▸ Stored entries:
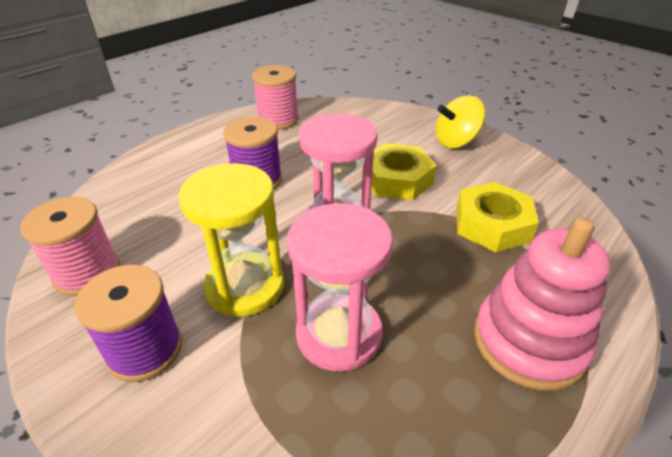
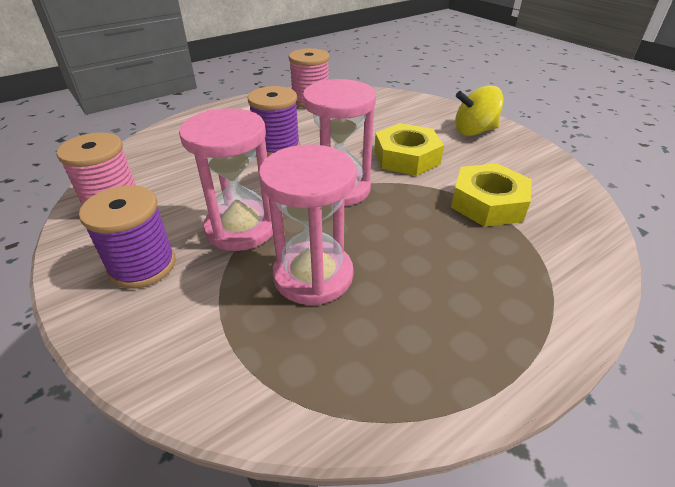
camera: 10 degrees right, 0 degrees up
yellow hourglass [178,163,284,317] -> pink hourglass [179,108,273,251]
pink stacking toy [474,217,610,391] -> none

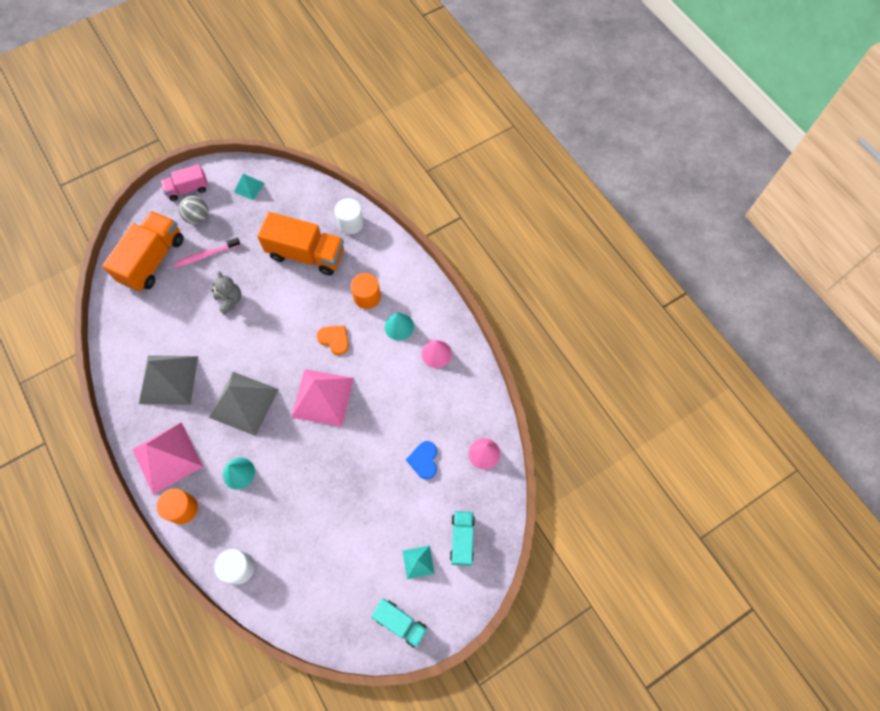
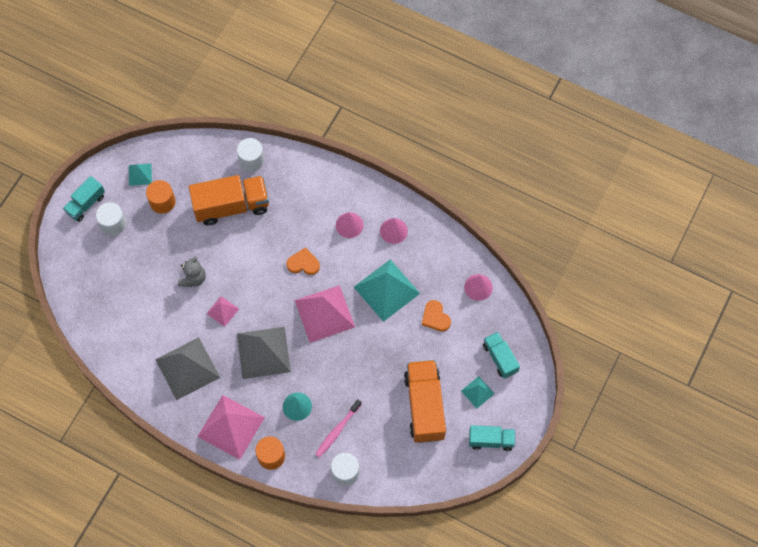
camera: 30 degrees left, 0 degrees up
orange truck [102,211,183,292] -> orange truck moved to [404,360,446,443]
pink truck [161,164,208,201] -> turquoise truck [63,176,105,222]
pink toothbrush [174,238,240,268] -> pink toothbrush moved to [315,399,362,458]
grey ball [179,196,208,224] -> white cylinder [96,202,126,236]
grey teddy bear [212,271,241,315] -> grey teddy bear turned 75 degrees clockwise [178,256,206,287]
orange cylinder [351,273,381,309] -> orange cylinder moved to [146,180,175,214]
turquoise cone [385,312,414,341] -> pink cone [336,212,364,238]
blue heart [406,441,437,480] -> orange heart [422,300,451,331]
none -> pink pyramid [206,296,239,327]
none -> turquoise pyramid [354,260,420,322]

▸ Activity:
Each entry above must be repeated word for word, minus its images.

▸ Task output:
camera: 10 degrees right, 0 degrees up
yellow hourglass [178,163,284,317] -> pink hourglass [179,108,273,251]
pink stacking toy [474,217,610,391] -> none

camera: 30 degrees left, 0 degrees up
orange truck [102,211,183,292] -> orange truck moved to [404,360,446,443]
pink truck [161,164,208,201] -> turquoise truck [63,176,105,222]
pink toothbrush [174,238,240,268] -> pink toothbrush moved to [315,399,362,458]
grey ball [179,196,208,224] -> white cylinder [96,202,126,236]
grey teddy bear [212,271,241,315] -> grey teddy bear turned 75 degrees clockwise [178,256,206,287]
orange cylinder [351,273,381,309] -> orange cylinder moved to [146,180,175,214]
turquoise cone [385,312,414,341] -> pink cone [336,212,364,238]
blue heart [406,441,437,480] -> orange heart [422,300,451,331]
none -> pink pyramid [206,296,239,327]
none -> turquoise pyramid [354,260,420,322]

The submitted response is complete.